- Work to complete -
Write each record again exactly as it stands.

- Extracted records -

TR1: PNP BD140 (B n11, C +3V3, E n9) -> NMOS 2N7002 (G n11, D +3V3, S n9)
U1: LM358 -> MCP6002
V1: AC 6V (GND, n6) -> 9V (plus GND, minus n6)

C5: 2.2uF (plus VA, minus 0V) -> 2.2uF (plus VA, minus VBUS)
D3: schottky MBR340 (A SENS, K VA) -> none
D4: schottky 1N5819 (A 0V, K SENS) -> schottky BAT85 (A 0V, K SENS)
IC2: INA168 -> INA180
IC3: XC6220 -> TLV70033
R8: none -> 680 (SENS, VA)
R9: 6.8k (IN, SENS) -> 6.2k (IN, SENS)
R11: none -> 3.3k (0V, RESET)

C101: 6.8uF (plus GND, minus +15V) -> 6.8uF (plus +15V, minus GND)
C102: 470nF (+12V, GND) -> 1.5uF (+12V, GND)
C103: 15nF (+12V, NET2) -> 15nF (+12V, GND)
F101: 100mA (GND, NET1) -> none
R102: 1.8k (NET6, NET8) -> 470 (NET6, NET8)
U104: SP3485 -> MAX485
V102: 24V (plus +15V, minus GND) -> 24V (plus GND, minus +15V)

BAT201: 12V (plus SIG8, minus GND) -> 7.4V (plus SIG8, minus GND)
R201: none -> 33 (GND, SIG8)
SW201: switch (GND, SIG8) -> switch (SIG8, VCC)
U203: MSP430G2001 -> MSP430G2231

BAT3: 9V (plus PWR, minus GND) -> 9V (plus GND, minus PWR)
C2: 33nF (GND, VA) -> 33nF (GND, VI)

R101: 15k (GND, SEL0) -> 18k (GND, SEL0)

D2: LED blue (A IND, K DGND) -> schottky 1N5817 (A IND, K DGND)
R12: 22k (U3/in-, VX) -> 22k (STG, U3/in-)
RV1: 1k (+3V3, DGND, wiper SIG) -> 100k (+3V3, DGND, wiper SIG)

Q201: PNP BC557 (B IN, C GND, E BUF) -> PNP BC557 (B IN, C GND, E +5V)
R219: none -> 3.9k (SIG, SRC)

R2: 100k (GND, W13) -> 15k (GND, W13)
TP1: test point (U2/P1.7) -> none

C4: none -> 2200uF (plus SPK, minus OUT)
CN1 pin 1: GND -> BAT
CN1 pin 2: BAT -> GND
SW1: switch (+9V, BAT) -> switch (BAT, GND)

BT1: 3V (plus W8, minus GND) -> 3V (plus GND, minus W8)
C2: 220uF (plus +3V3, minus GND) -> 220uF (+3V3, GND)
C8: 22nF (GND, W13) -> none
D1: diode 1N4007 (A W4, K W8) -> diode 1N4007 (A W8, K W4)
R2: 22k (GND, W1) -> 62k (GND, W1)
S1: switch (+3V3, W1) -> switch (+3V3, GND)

- Written response -
TR1: PNP BD140 (B n11, C +3V3, E n9) -> NMOS 2N7002 (G n11, D +3V3, S n9)
U1: LM358 -> MCP6002
V1: AC 6V (GND, n6) -> 9V (plus GND, minus n6)

C5: 2.2uF (plus VA, minus 0V) -> 2.2uF (plus VA, minus VBUS)
D3: schottky MBR340 (A SENS, K VA) -> none
D4: schottky 1N5819 (A 0V, K SENS) -> schottky BAT85 (A 0V, K SENS)
IC2: INA168 -> INA180
IC3: XC6220 -> TLV70033
R8: none -> 680 (SENS, VA)
R9: 6.8k (IN, SENS) -> 6.2k (IN, SENS)
R11: none -> 3.3k (0V, RESET)

C101: 6.8uF (plus GND, minus +15V) -> 6.8uF (plus +15V, minus GND)
C102: 470nF (+12V, GND) -> 1.5uF (+12V, GND)
C103: 15nF (+12V, NET2) -> 15nF (+12V, GND)
F101: 100mA (GND, NET1) -> none
R102: 1.8k (NET6, NET8) -> 470 (NET6, NET8)
U104: SP3485 -> MAX485
V102: 24V (plus +15V, minus GND) -> 24V (plus GND, minus +15V)

BAT201: 12V (plus SIG8, minus GND) -> 7.4V (plus SIG8, minus GND)
R201: none -> 33 (GND, SIG8)
SW201: switch (GND, SIG8) -> switch (SIG8, VCC)
U203: MSP430G2001 -> MSP430G2231

BAT3: 9V (plus PWR, minus GND) -> 9V (plus GND, minus PWR)
C2: 33nF (GND, VA) -> 33nF (GND, VI)

R101: 15k (GND, SEL0) -> 18k (GND, SEL0)

D2: LED blue (A IND, K DGND) -> schottky 1N5817 (A IND, K DGND)
R12: 22k (U3/in-, VX) -> 22k (STG, U3/in-)
RV1: 1k (+3V3, DGND, wiper SIG) -> 100k (+3V3, DGND, wiper SIG)

Q201: PNP BC557 (B IN, C GND, E BUF) -> PNP BC557 (B IN, C GND, E +5V)
R219: none -> 3.9k (SIG, SRC)

R2: 100k (GND, W13) -> 15k (GND, W13)
TP1: test point (U2/P1.7) -> none

C4: none -> 2200uF (plus SPK, minus OUT)
CN1 pin 1: GND -> BAT
CN1 pin 2: BAT -> GND
SW1: switch (+9V, BAT) -> switch (BAT, GND)

BT1: 3V (plus W8, minus GND) -> 3V (plus GND, minus W8)
C2: 220uF (plus +3V3, minus GND) -> 220uF (+3V3, GND)
C8: 22nF (GND, W13) -> none
D1: diode 1N4007 (A W4, K W8) -> diode 1N4007 (A W8, K W4)
R2: 22k (GND, W1) -> 62k (GND, W1)
S1: switch (+3V3, W1) -> switch (+3V3, GND)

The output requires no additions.